======== Stored data ========

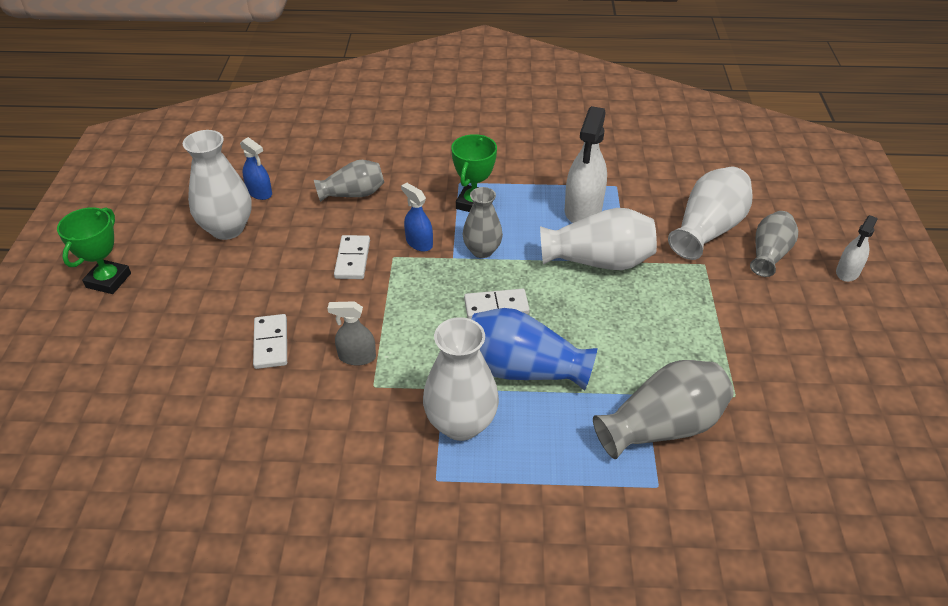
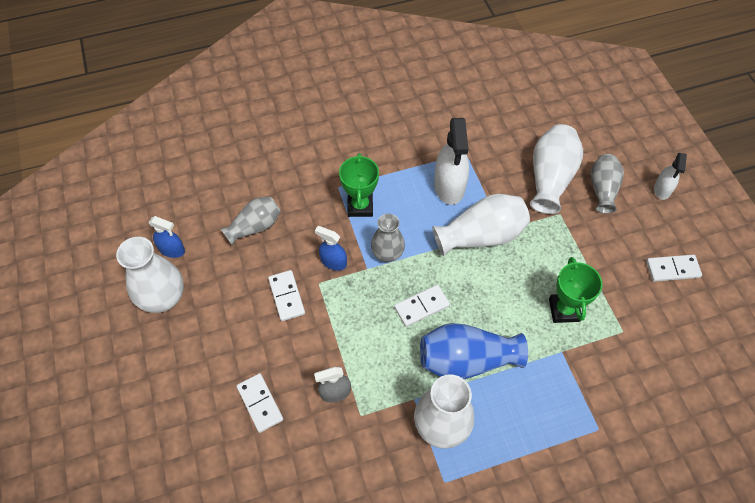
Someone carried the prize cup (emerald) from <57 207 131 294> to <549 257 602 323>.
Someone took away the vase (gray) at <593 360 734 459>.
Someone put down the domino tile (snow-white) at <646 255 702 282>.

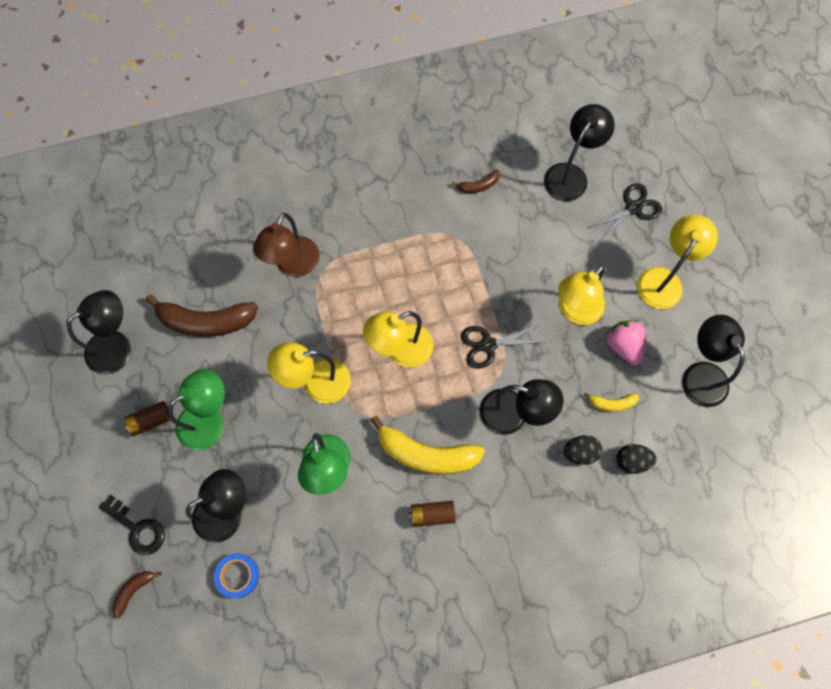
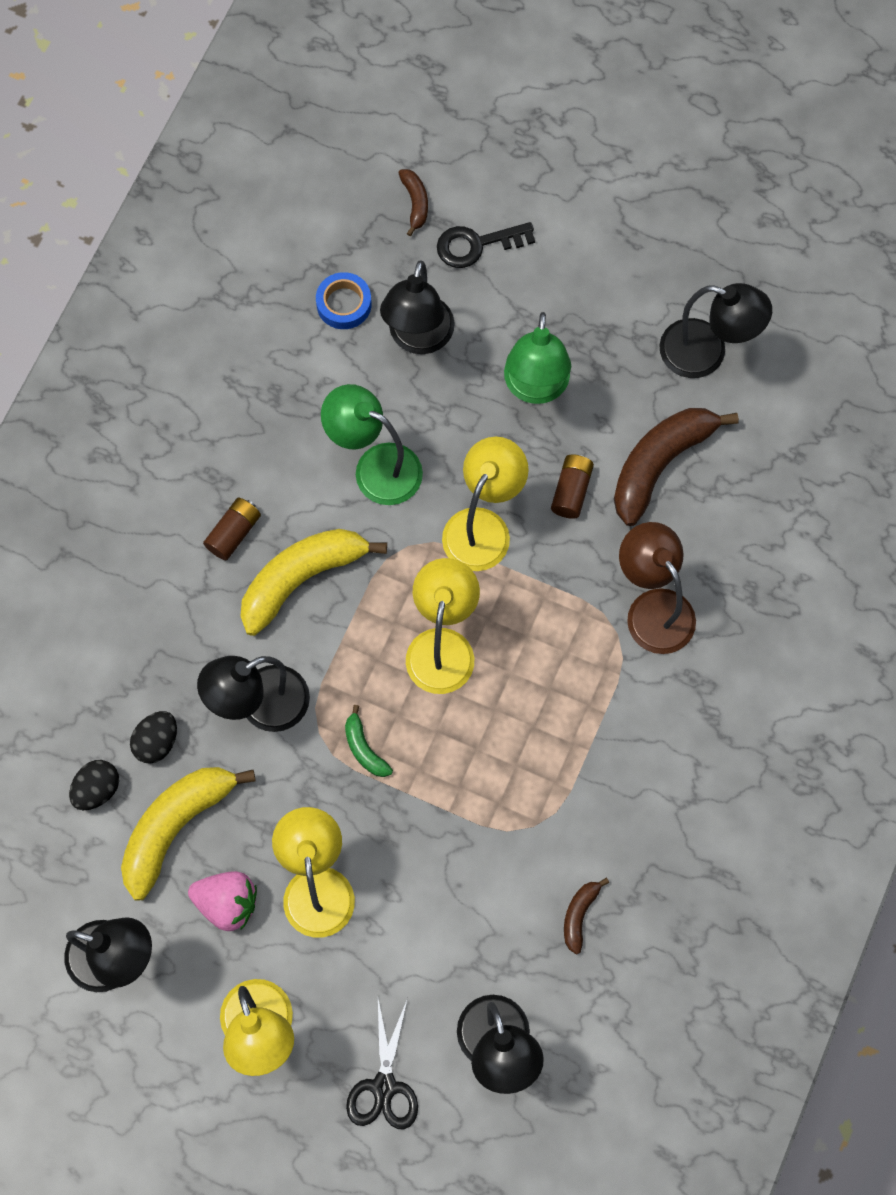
Someone rotated the reading lamp (ebony) at <66 290 131 374> by 75 degrees counterclockwise.
Someone carried the battery (dark brown) from <124 401 171 436> to <551 454 594 519>.
Someone swapped the pair of scissors (ebony) at <461 325 544 369> for the banana fruit (emerald) at <345 705 393 777>.
Someone scaled the banana fruit (bright yellow) at <584 392 639 412> by 2.11.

========

[Task instructions]
Copy these entries precisely and drop any picture.

[Answer area]
Someone carried the prize cup (emerald) from <57 207 131 294> to <549 257 602 323>.
Someone took away the vase (gray) at <593 360 734 459>.
Someone put down the domino tile (snow-white) at <646 255 702 282>.

Someone rotated the reading lamp (ebony) at <66 290 131 374> by 75 degrees counterclockwise.
Someone carried the battery (dark brown) from <124 401 171 436> to <551 454 594 519>.
Someone swapped the pair of scissors (ebony) at <461 325 544 369> for the banana fruit (emerald) at <345 705 393 777>.
Someone scaled the banana fruit (bright yellow) at <584 392 639 412> by 2.11.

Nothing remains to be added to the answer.